What you will do: Your task is to return, word for word, only the lines from the line with "R1: 15k (BUF, GND) -> 15k (GND, SIG)" through the close of the data. Exclude all pictures.
Top of Provided data
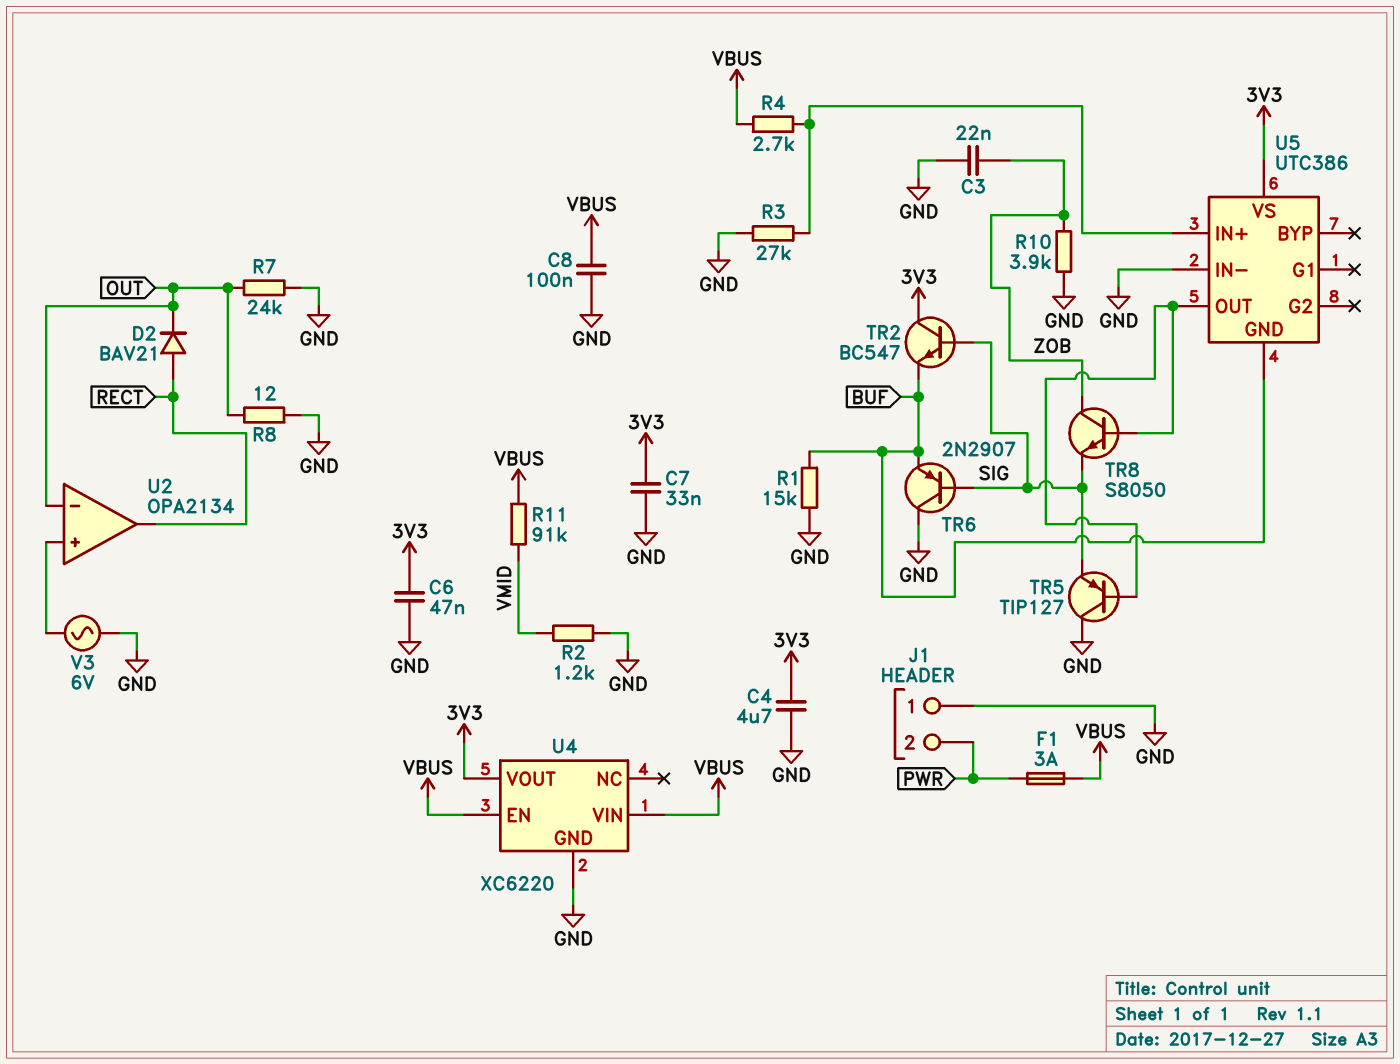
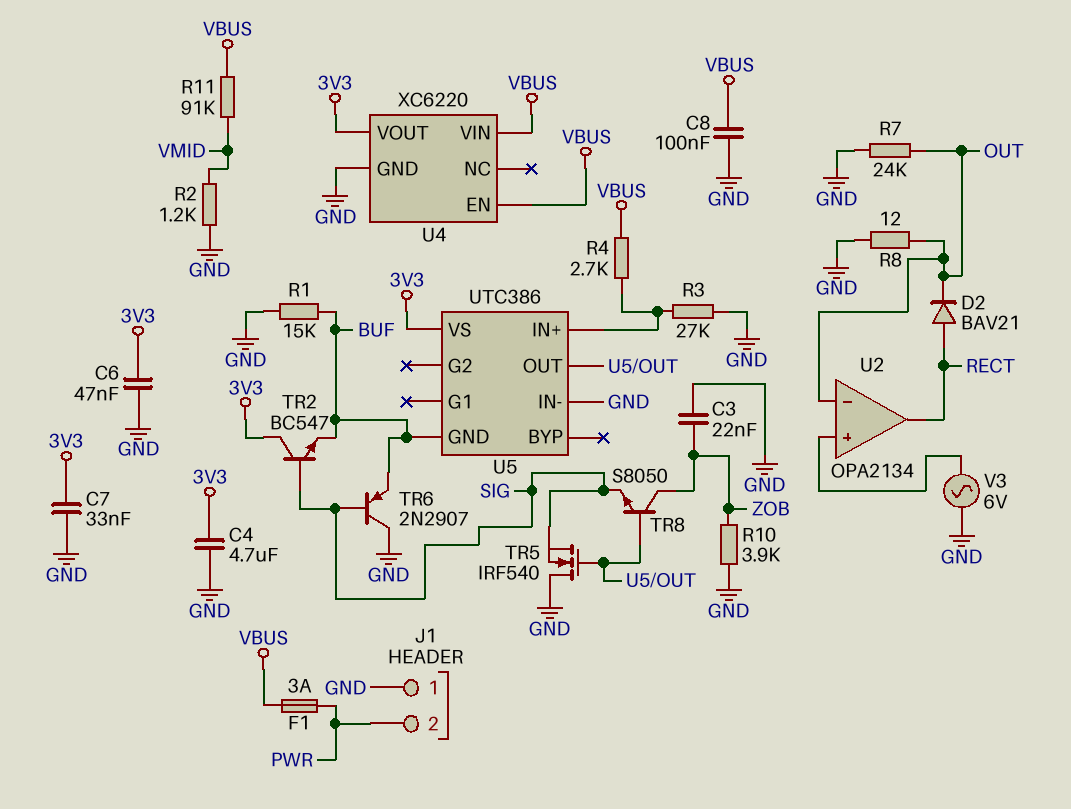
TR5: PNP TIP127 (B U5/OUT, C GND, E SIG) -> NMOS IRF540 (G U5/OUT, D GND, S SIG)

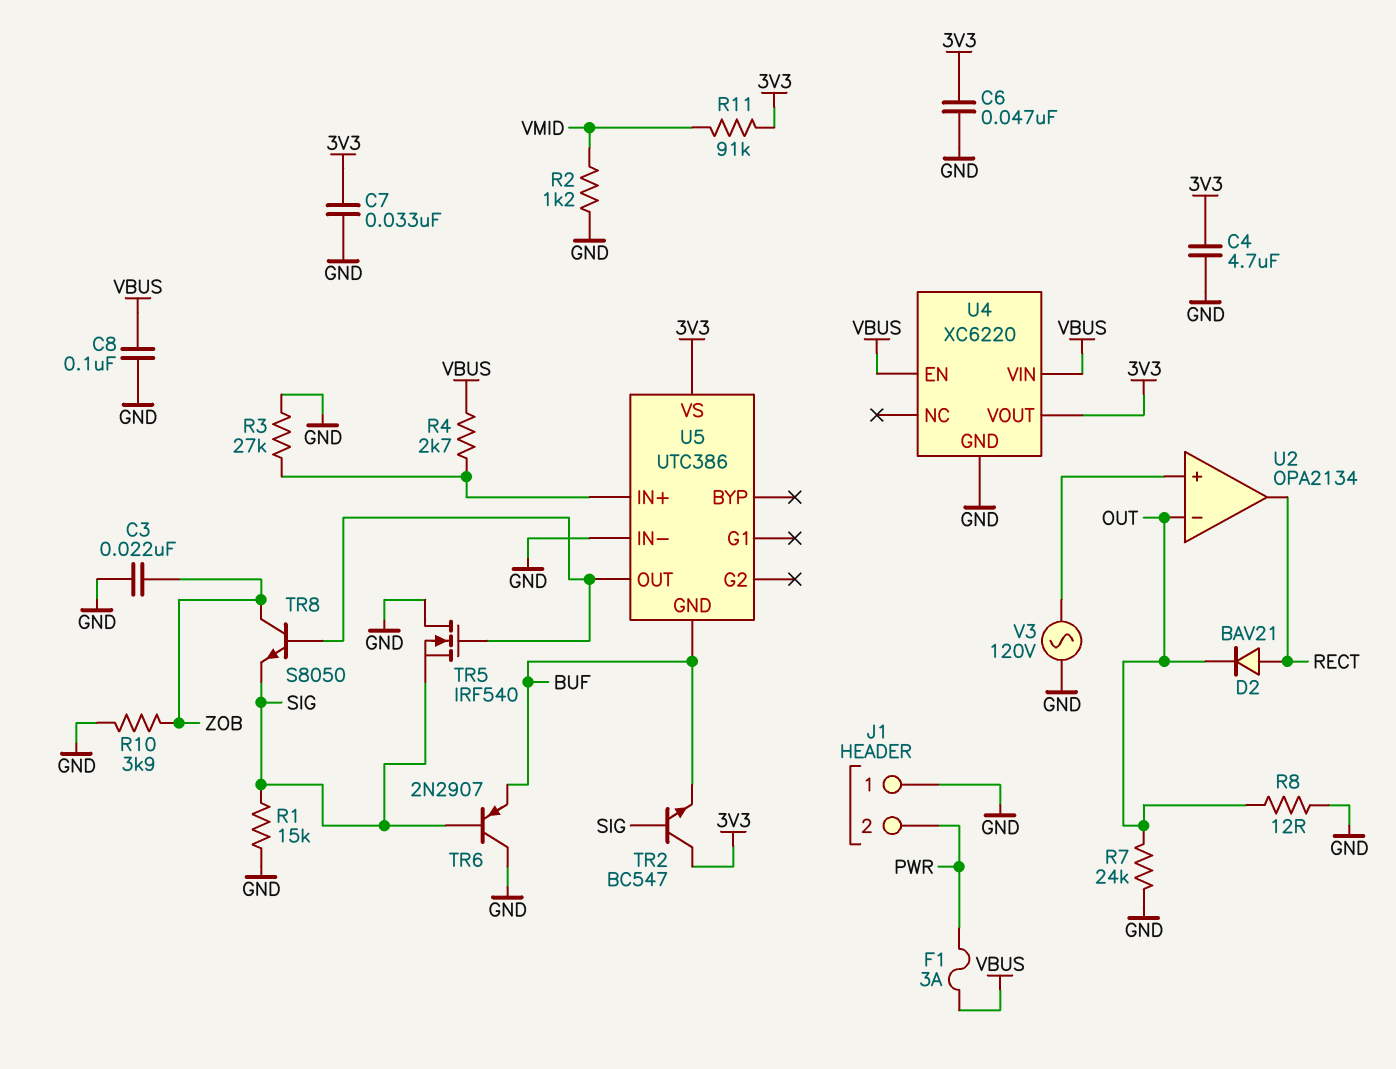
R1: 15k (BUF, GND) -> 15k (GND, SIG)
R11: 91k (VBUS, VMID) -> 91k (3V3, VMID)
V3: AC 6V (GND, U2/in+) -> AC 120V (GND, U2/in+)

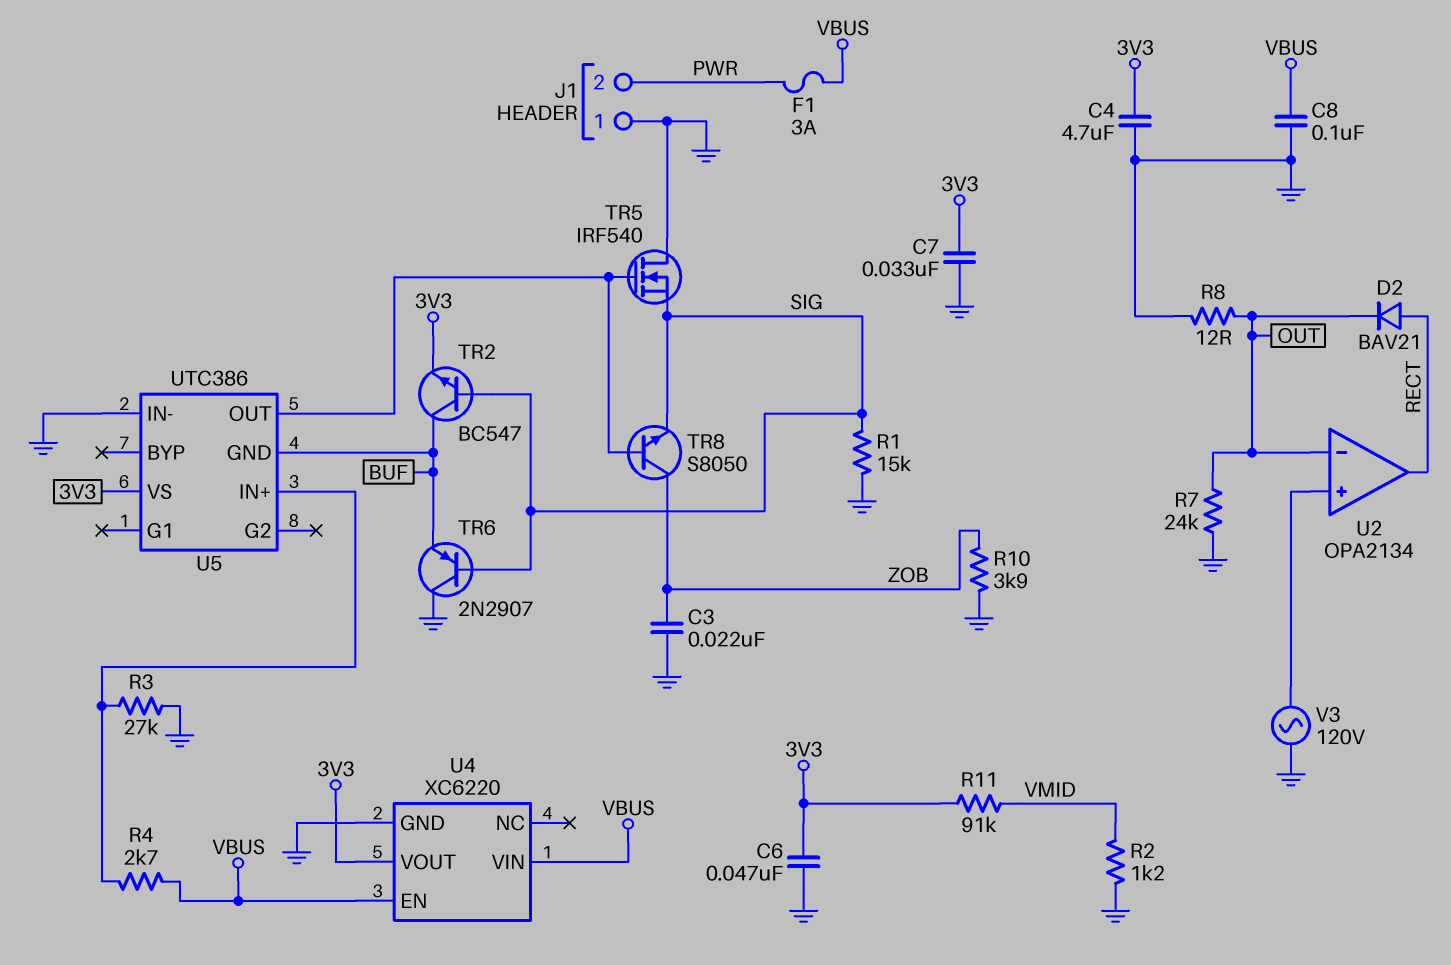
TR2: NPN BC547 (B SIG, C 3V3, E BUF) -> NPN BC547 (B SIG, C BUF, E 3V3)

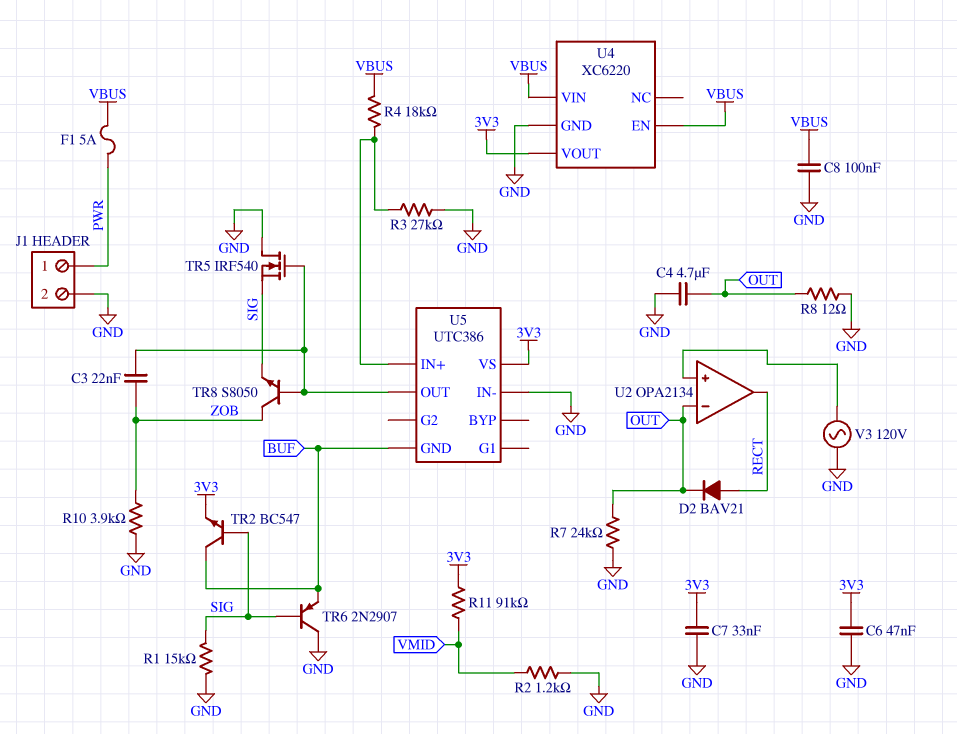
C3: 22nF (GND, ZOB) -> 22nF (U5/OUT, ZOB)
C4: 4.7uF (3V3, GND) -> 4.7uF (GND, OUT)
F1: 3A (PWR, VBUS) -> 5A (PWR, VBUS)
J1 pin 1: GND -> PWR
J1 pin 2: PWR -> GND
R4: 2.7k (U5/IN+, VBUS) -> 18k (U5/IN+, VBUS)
Bottom of Provided data
Result of this task:
R1: 15k (BUF, GND) -> 15k (GND, SIG)
R11: 91k (VBUS, VMID) -> 91k (3V3, VMID)
V3: AC 6V (GND, U2/in+) -> AC 120V (GND, U2/in+)

TR2: NPN BC547 (B SIG, C 3V3, E BUF) -> NPN BC547 (B SIG, C BUF, E 3V3)

C3: 22nF (GND, ZOB) -> 22nF (U5/OUT, ZOB)
C4: 4.7uF (3V3, GND) -> 4.7uF (GND, OUT)
F1: 3A (PWR, VBUS) -> 5A (PWR, VBUS)
J1 pin 1: GND -> PWR
J1 pin 2: PWR -> GND
R4: 2.7k (U5/IN+, VBUS) -> 18k (U5/IN+, VBUS)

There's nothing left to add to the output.